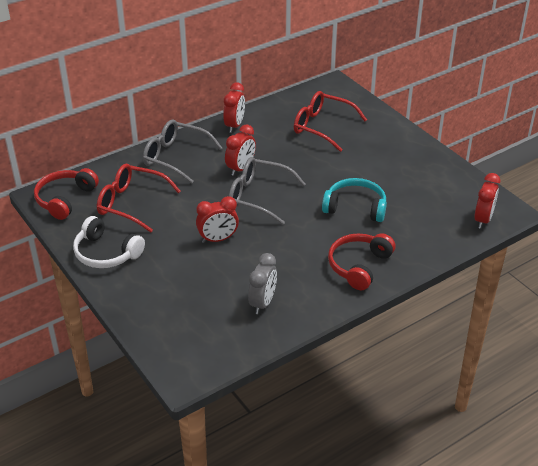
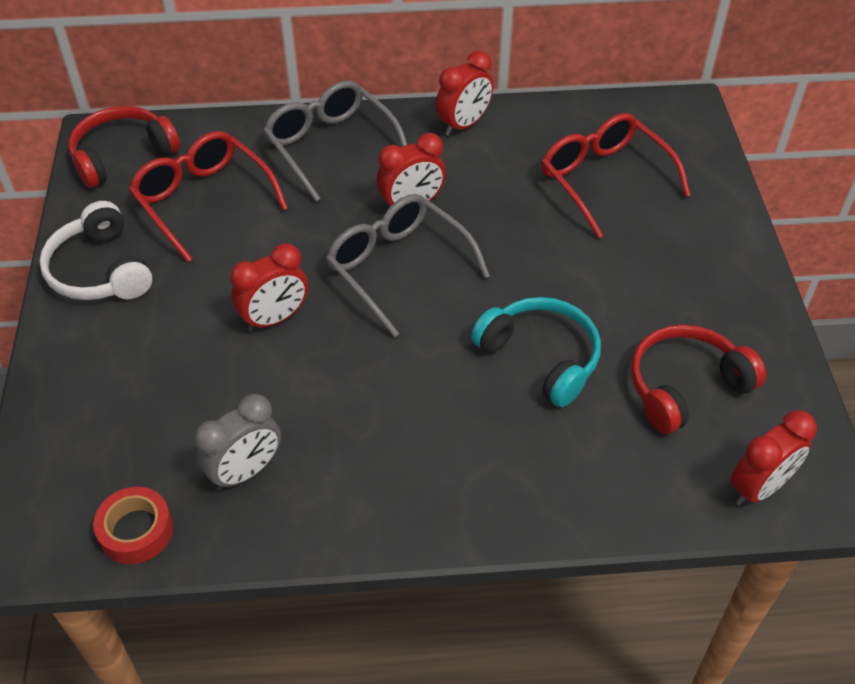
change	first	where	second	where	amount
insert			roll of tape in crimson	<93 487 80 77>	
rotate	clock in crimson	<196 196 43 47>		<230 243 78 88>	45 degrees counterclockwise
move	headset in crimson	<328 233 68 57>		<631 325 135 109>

◆ ◆ ◆ ◆ ◆

# YOUR OBJECTIVE
Considering only the data above, return the lines in which "crimson" occurs.

# TASK RESULT
insert			roll of tape in crimson	<93 487 80 77>	
rotate	clock in crimson	<196 196 43 47>		<230 243 78 88>	45 degrees counterclockwise
move	headset in crimson	<328 233 68 57>		<631 325 135 109>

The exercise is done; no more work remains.